*Task instructions*
Which lines in the data below contain the word "ball"? Copy each of them.
:: Dataset records ::
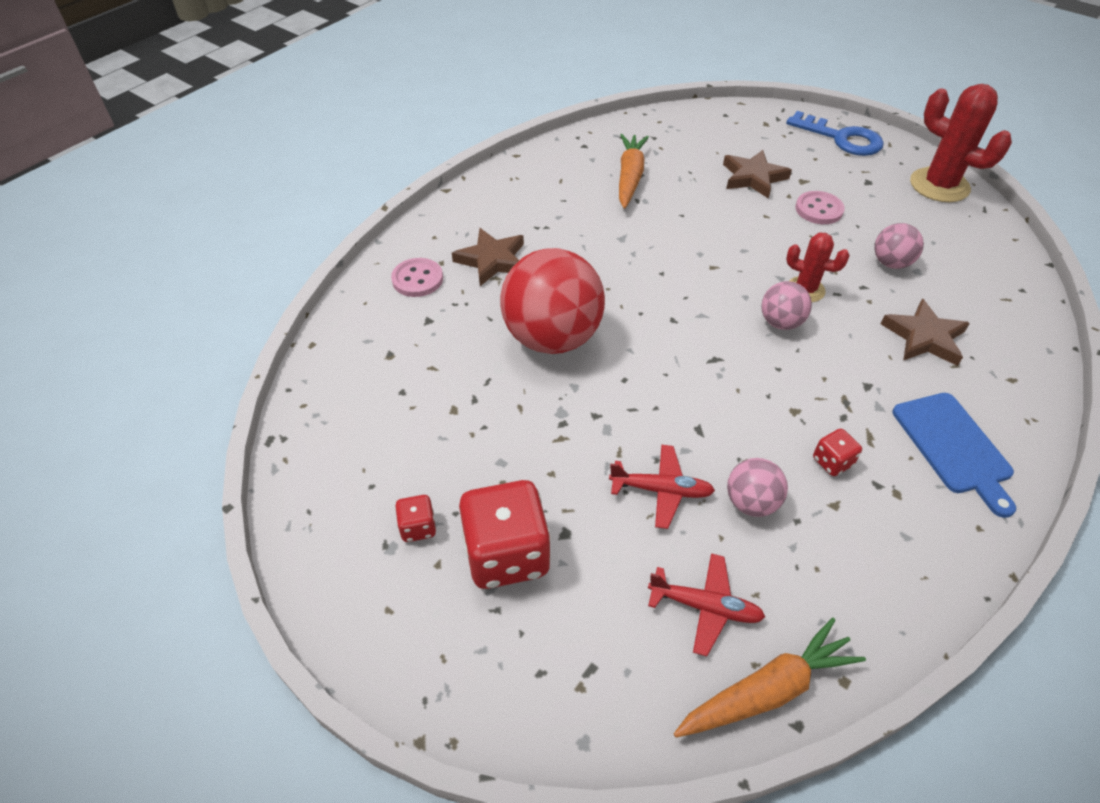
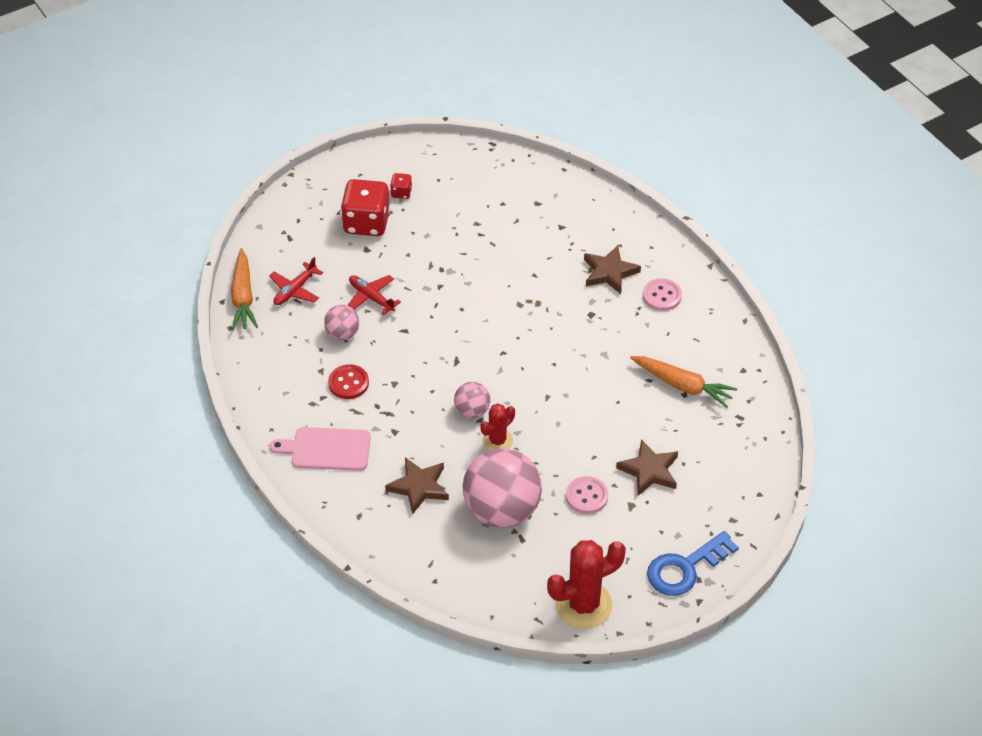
camera: 110 degrees right, 0 degrees up
(417, 279) = (605, 229): pink button -> pink button (662, 296)
(552, 337) = (515, 284): red ball -> none
(661, 490) = (371, 297): red plane -> red plane turned 105 degrees clockwise
(832, 462) = (348, 383): red dice -> red button
(891, 263) = (502, 510): pink ball -> pink ball, size x2.08
(953, 447) = (327, 449): blue cutting board -> pink cutting board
:::
*Result*
(552, 337) = (515, 284): red ball -> none
(891, 263) = (502, 510): pink ball -> pink ball, size x2.08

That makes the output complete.